[EXERCISE DESCRIPTION]:
Below is a listing from which only part is wanted; return exactly the lines from the one with "camera: 20 degrees left, 5 degrees down" up to and including the one with "brown calculator [283,117,352,165]".

[RECORDS PROVIDED]:
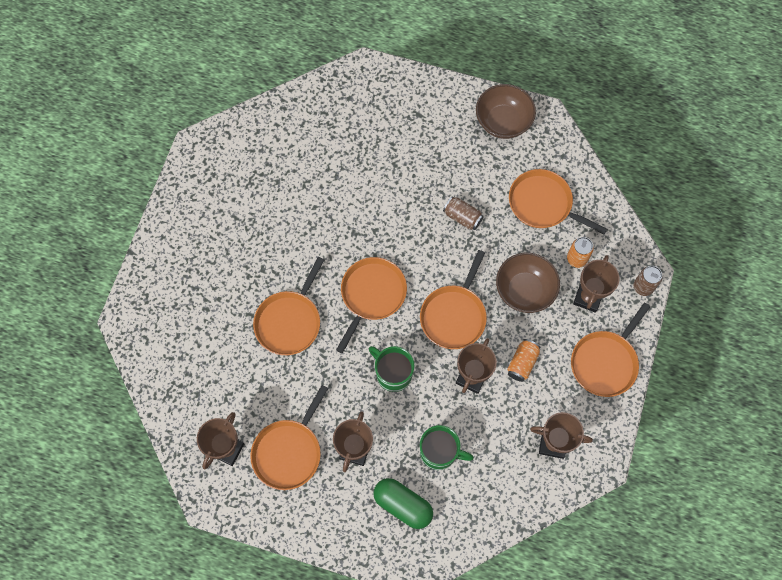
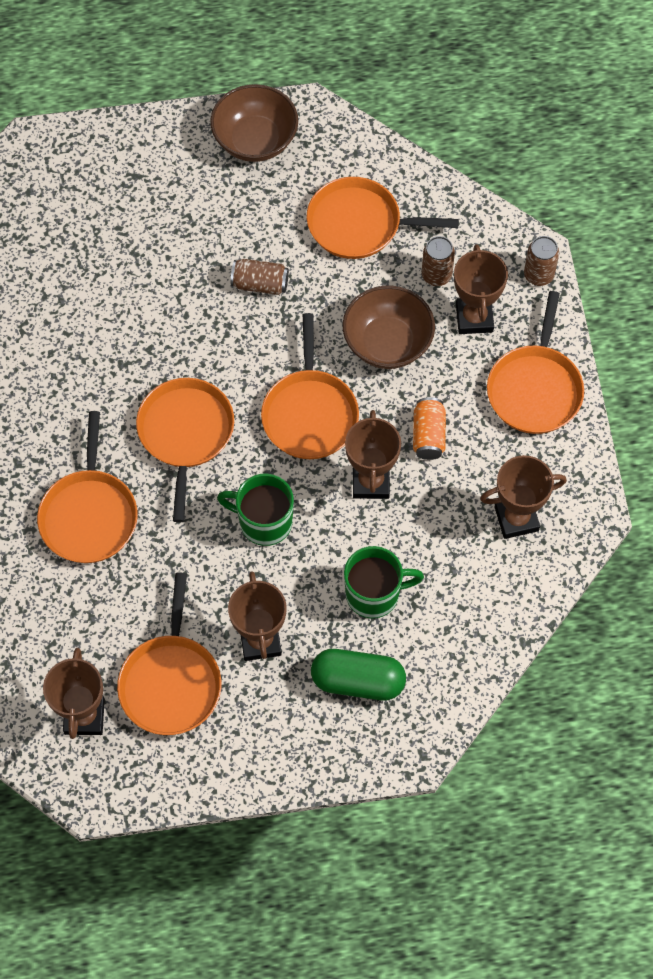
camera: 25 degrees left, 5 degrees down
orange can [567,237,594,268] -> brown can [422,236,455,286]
--
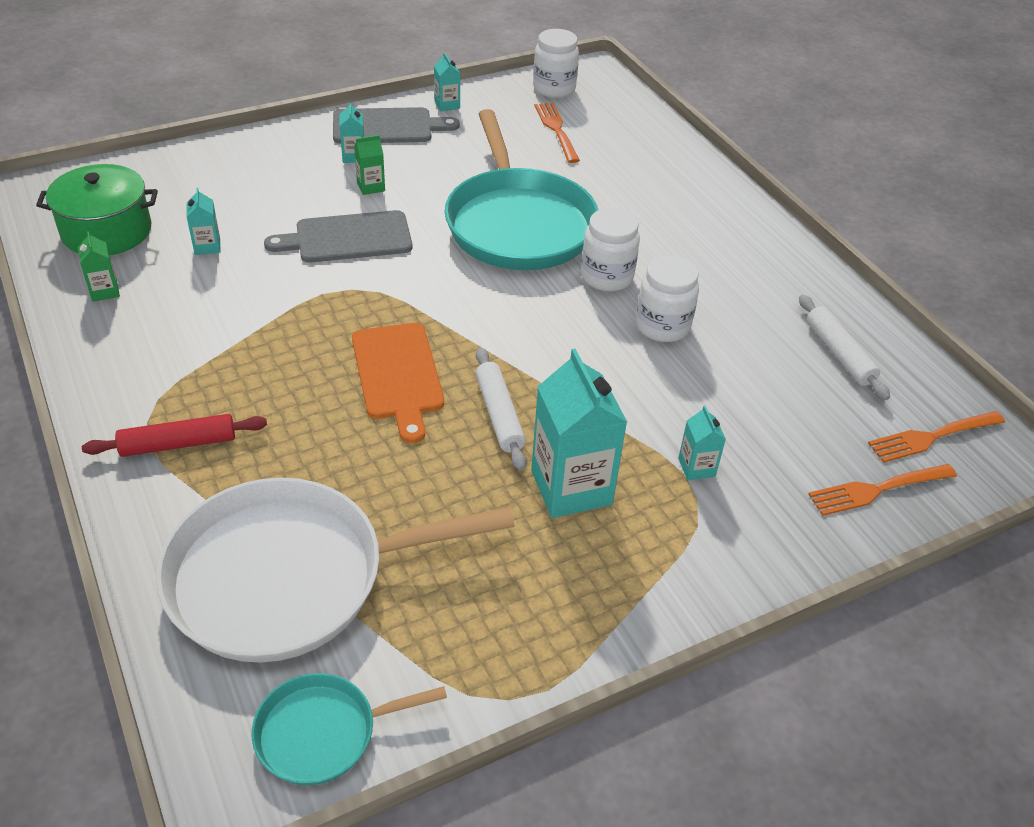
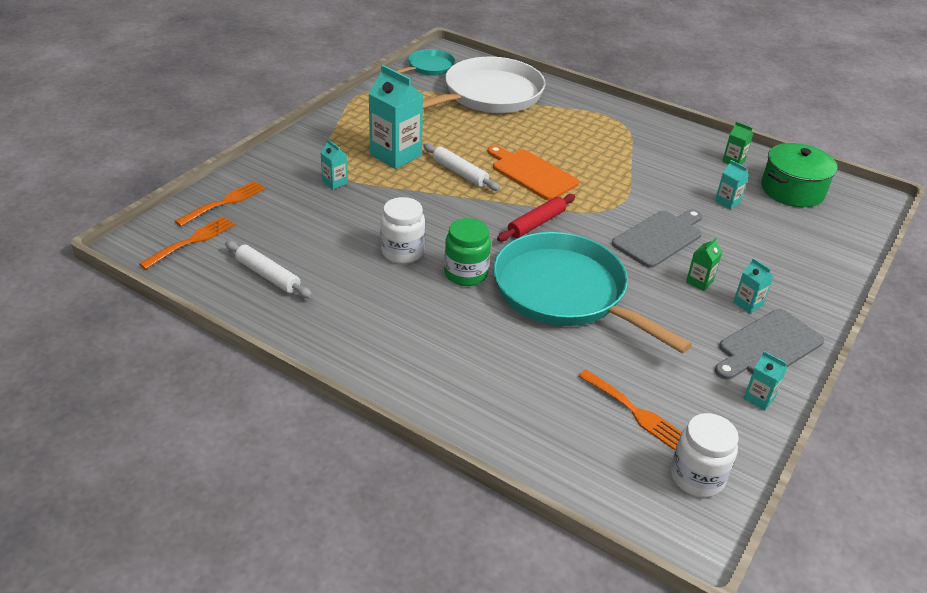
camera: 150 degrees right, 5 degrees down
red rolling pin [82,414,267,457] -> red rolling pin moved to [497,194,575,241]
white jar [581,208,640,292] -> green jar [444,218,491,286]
---
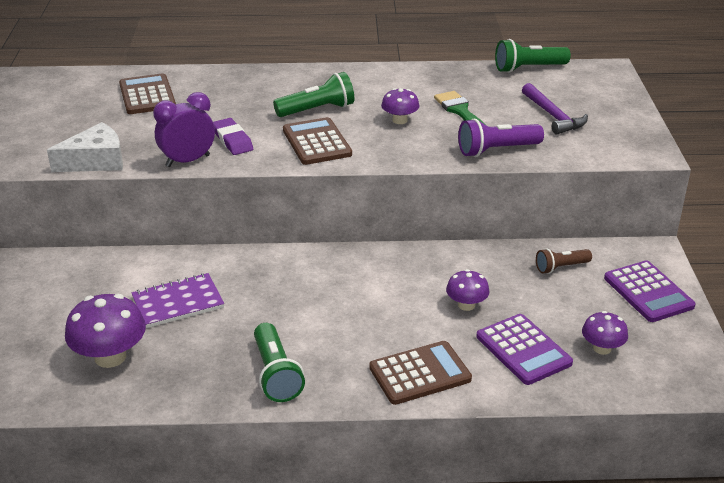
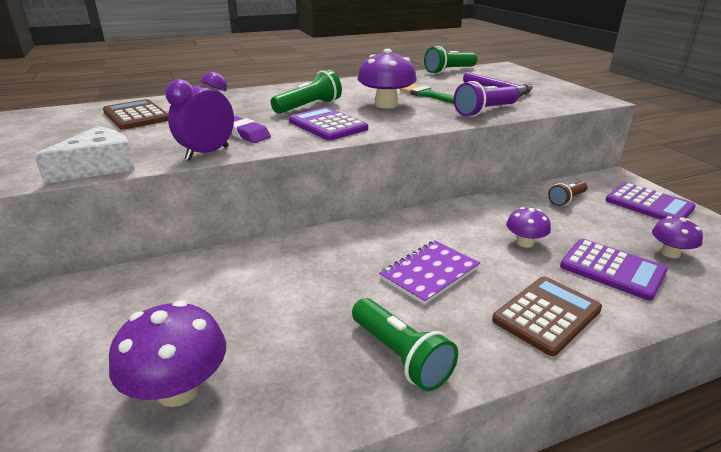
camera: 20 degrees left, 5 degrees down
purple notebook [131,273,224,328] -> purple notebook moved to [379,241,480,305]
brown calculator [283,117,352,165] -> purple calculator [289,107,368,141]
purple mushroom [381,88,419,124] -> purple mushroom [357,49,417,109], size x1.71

[EXERCISE OUTPUT]:
camera: 20 degrees left, 5 degrees down
purple notebook [131,273,224,328] -> purple notebook moved to [379,241,480,305]
brown calculator [283,117,352,165] -> purple calculator [289,107,368,141]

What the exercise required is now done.